# DIRECTIONS
Copy each line of the material in which the word "left" appears.

# MATERIAL FOR THIS TASK
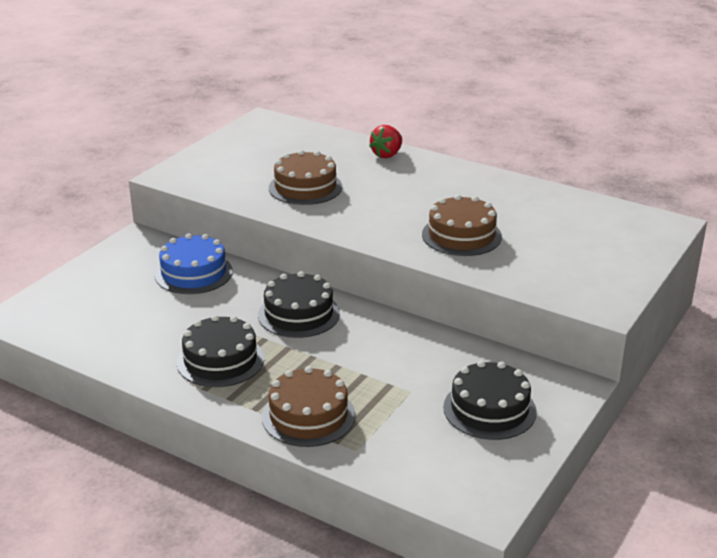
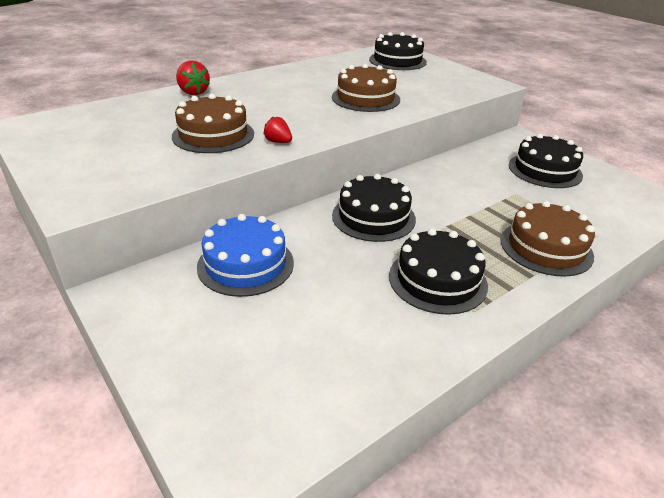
camera: 70 degrees left, 5 degrees up
(315, 216) = (278, 142): none -> red strawberry
(616, 233) = (397, 61): none -> black cake

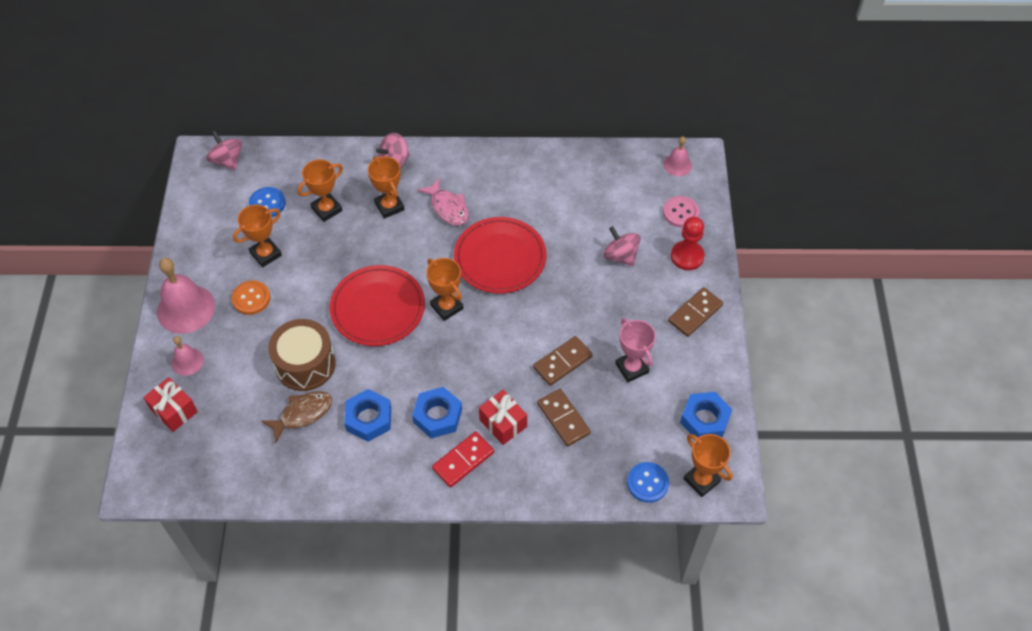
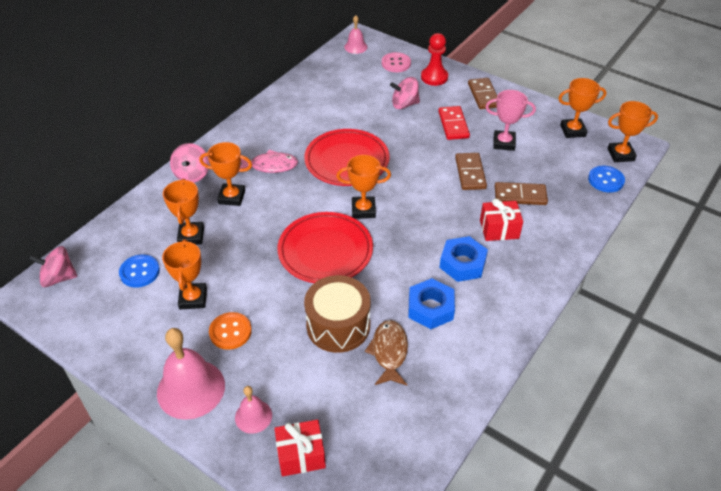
camera: 55 degrees left, 10 degrees down
(463, 460) = (516, 268): red domino -> red domino (453, 125)
(705, 419) = (572, 131): blue nut -> orange trophy

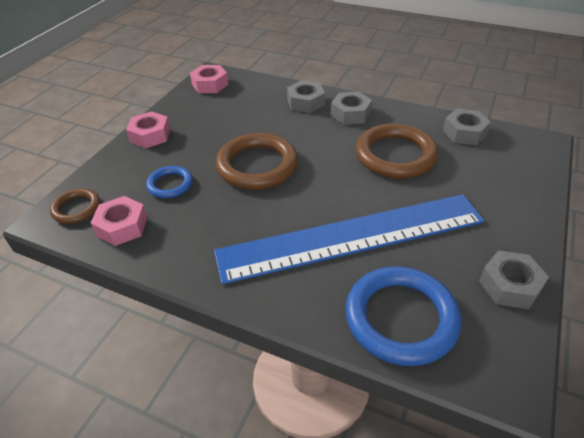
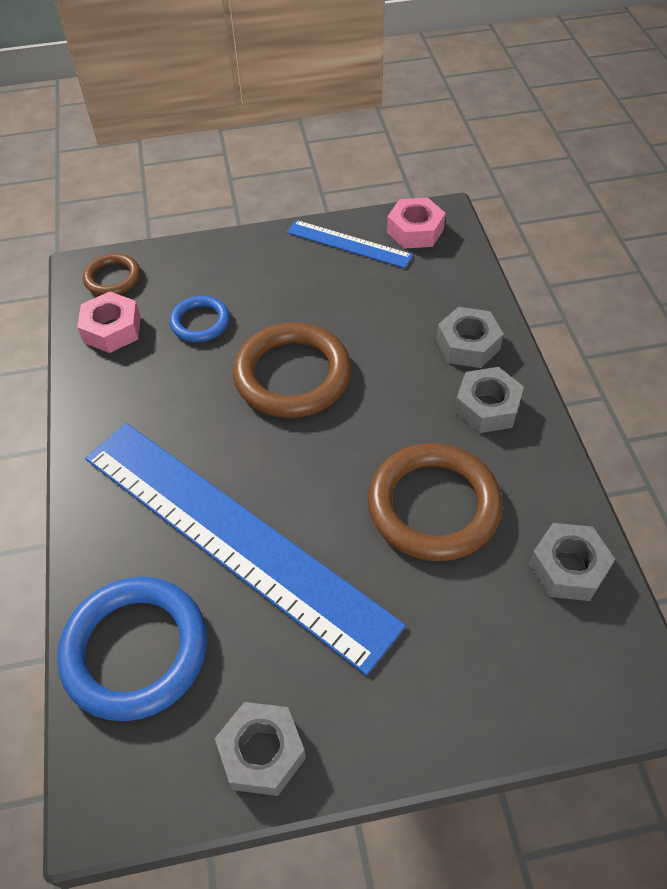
camera: 55 degrees right, 10 degrees up
(150, 135) = (268, 249): pink nut -> none
(188, 107) = (348, 244): none -> blue ruler

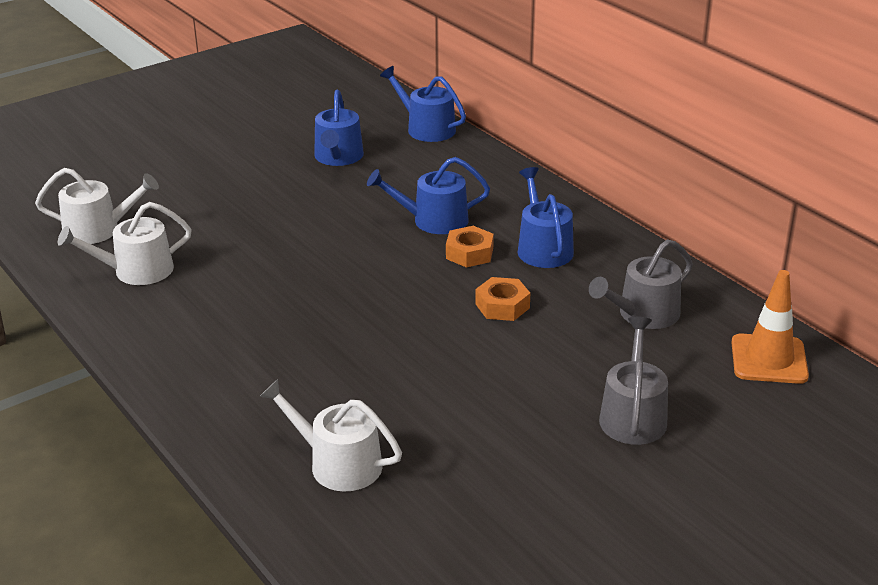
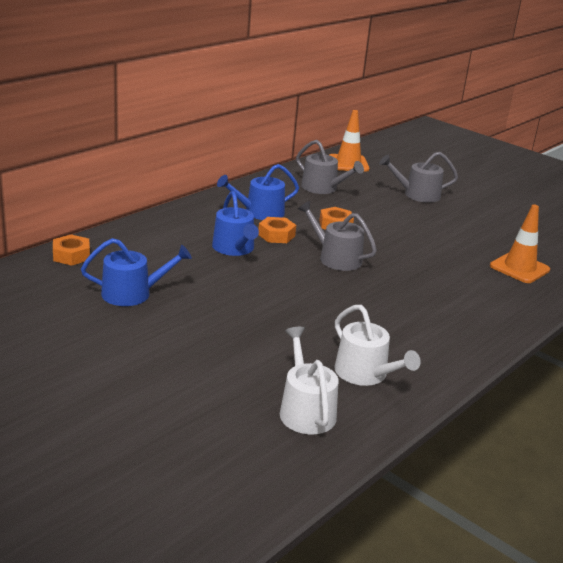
camera: 105 degrees left, 5 degrees down
(338, 464) = (519, 268): white watering can -> orange traffic cone
(398, 291) = (335, 258): none -> grey watering can
(426, 128) = (71, 255): blue watering can -> orange nut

# ANSWER TO THIS PROBLEM
camera: 70 degrees left, 5 degrees up
camera: 55 degrees left, 10 degrees down
camera: 105 degrees left, 5 degrees down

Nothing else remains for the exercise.